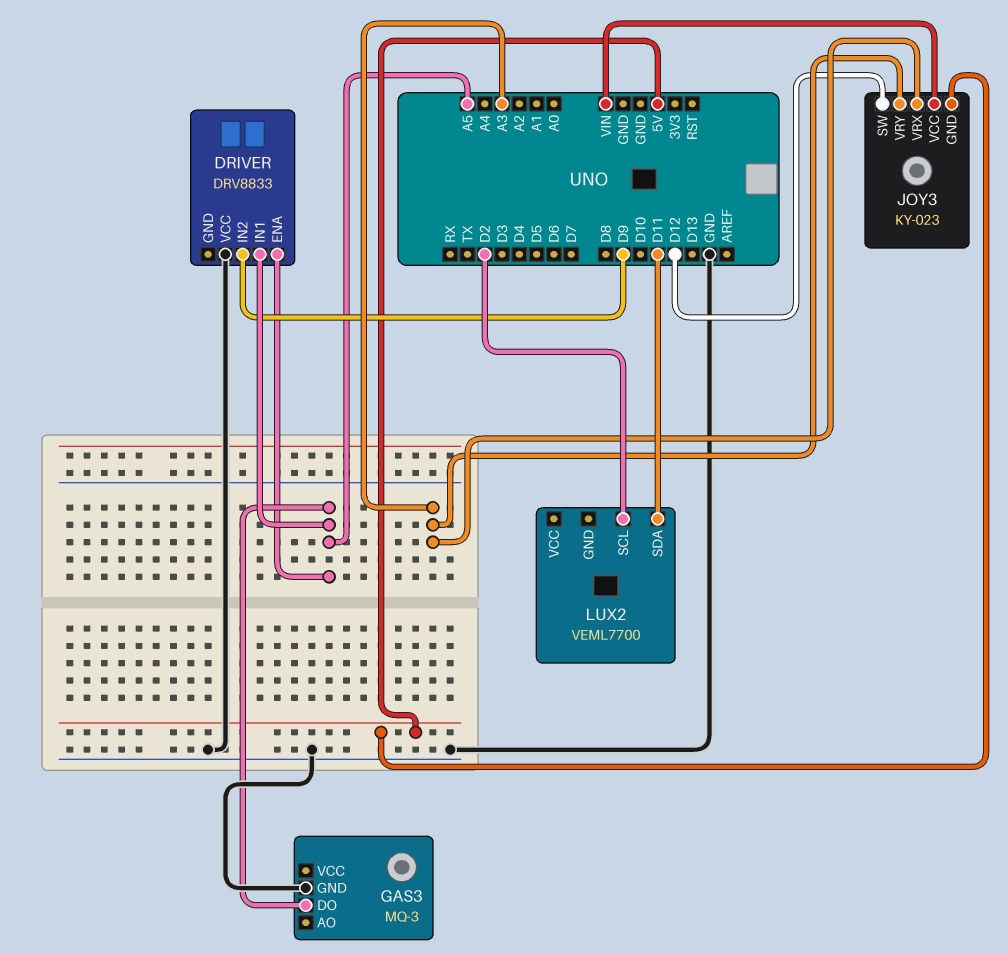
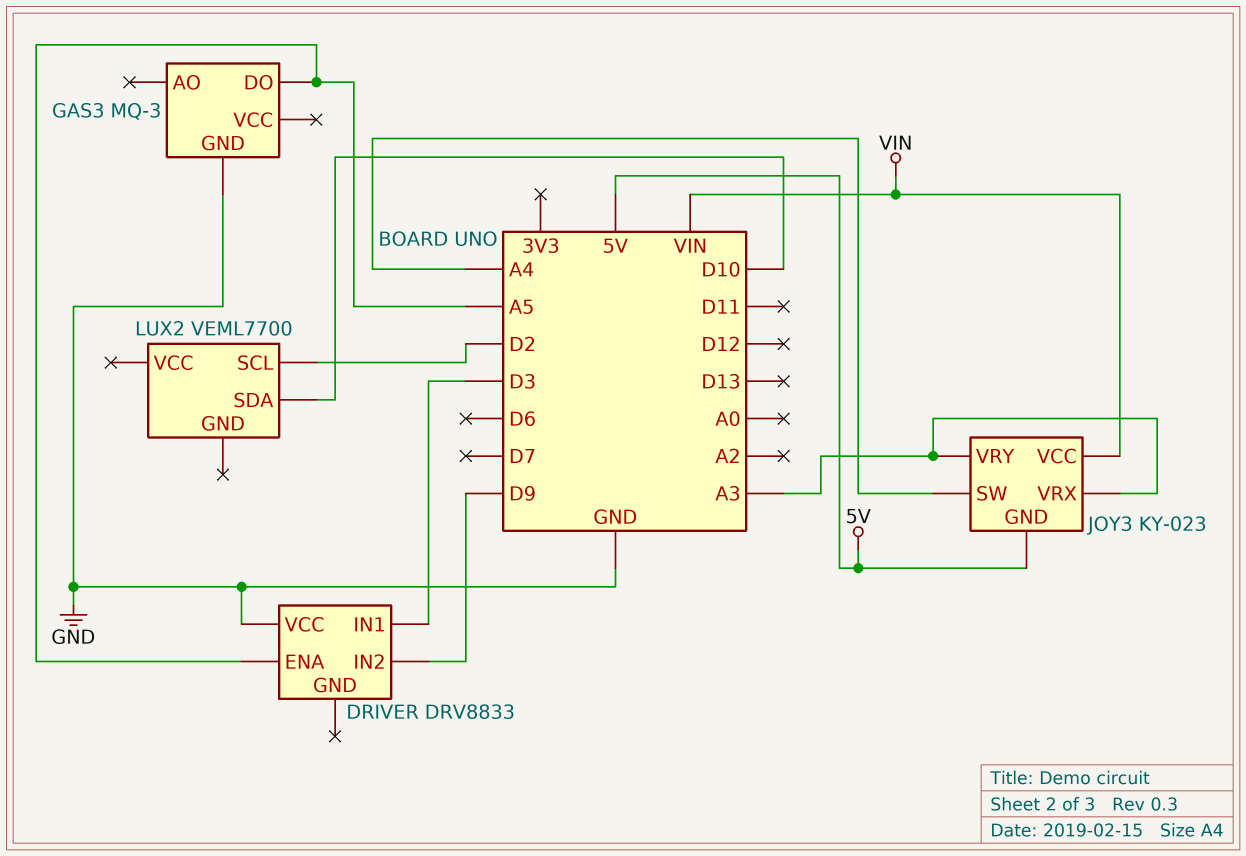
DRIVER pin IN1: A5 -> D3
JOY3 pin SW: D12 -> A4
LUX2 pin SDA: D11 -> D10

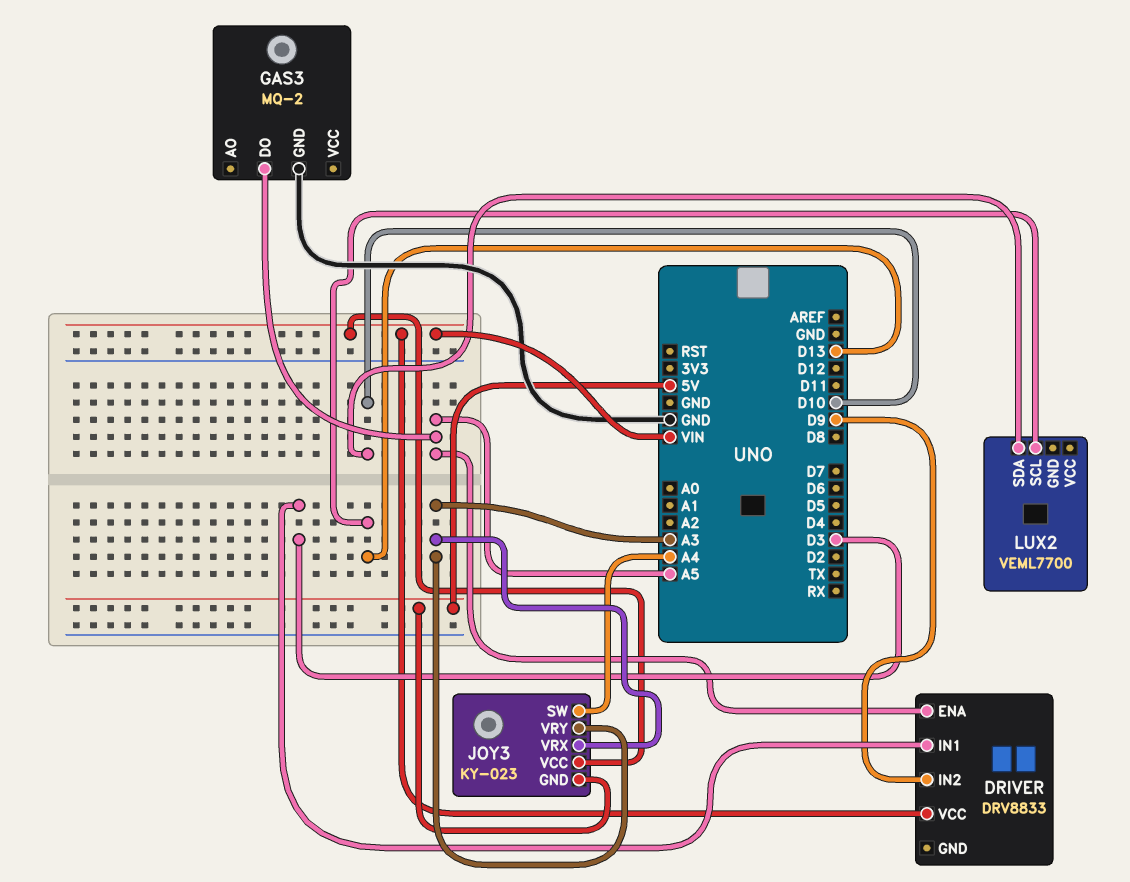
DRIVER pin VCC: GND -> VIN
GAS3: MQ-3 -> MQ-2
LUX2 pin SCL: D2 -> D13

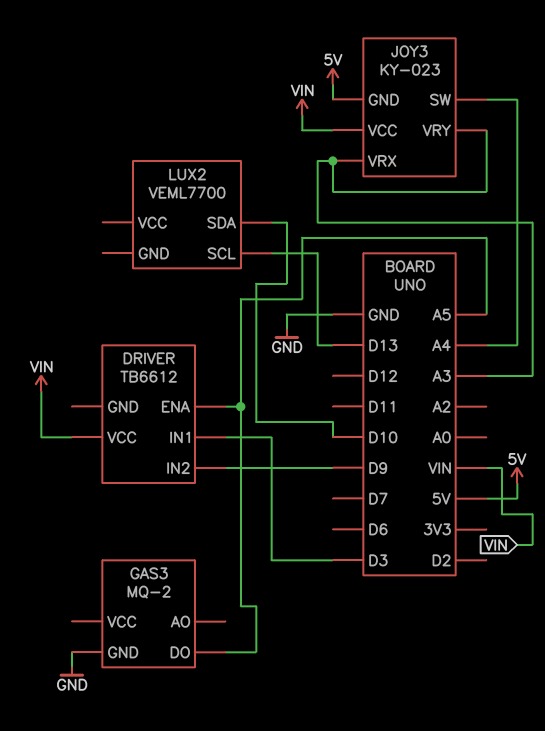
DRIVER: DRV8833 -> TB6612

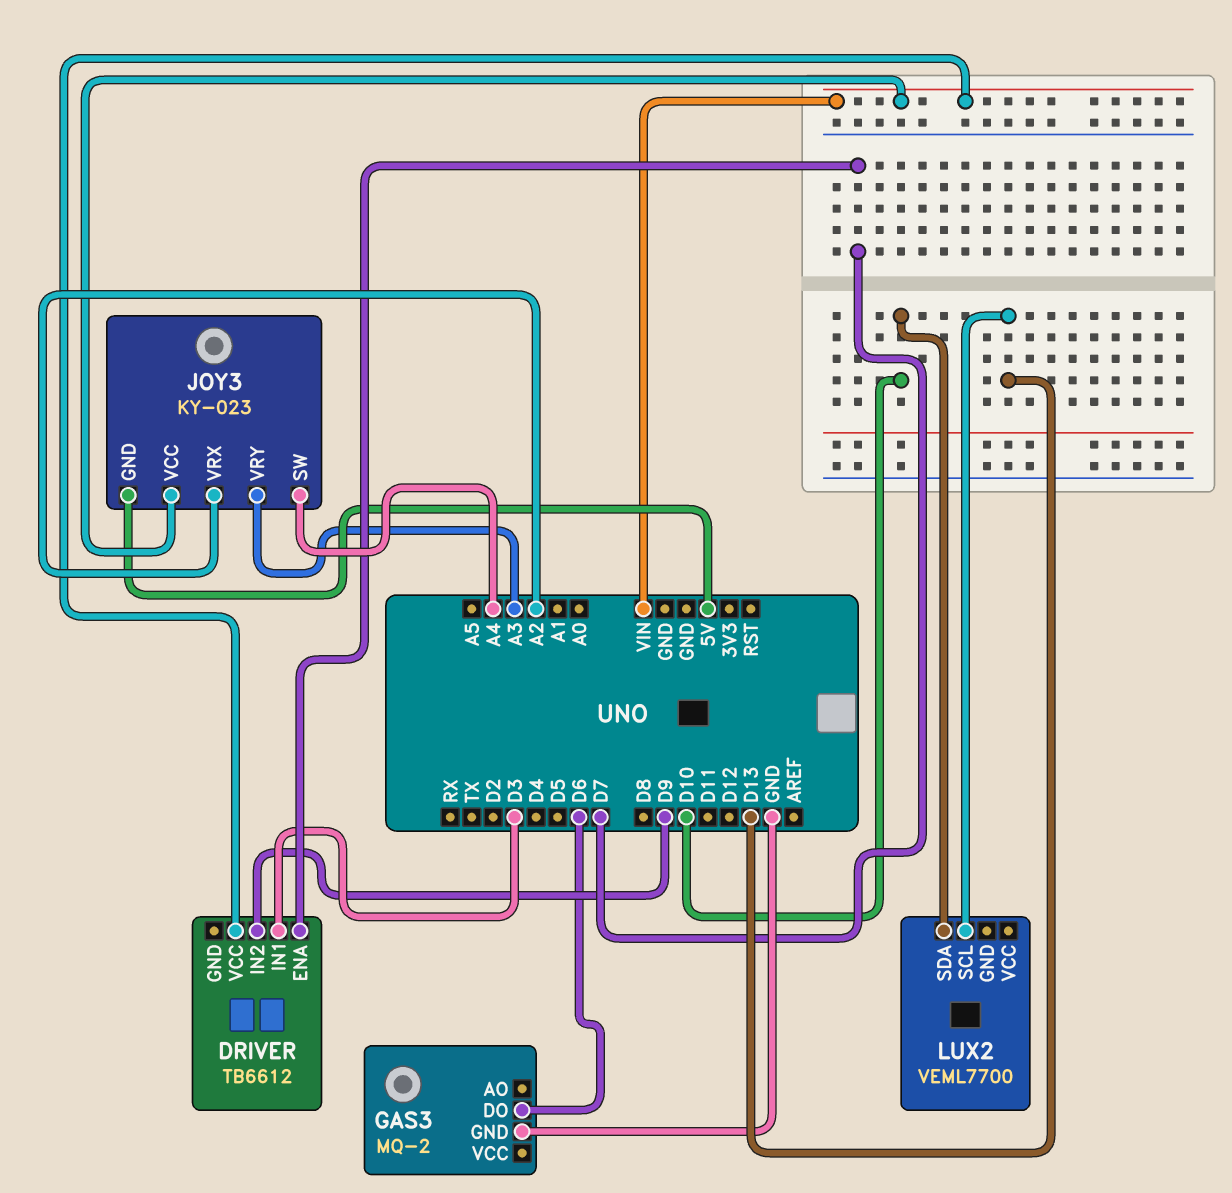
DRIVER pin ENA: A5 -> D7
GAS3 pin DO: A5 -> D6
JOY3 pin VRX: A3 -> A2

■ **WORK ITEM**:
Write out the material above without changing a word, and skip any picture.

■ **RESPONSE AREA**:
DRIVER pin IN1: A5 -> D3
JOY3 pin SW: D12 -> A4
LUX2 pin SDA: D11 -> D10

DRIVER pin VCC: GND -> VIN
GAS3: MQ-3 -> MQ-2
LUX2 pin SCL: D2 -> D13

DRIVER: DRV8833 -> TB6612

DRIVER pin ENA: A5 -> D7
GAS3 pin DO: A5 -> D6
JOY3 pin VRX: A3 -> A2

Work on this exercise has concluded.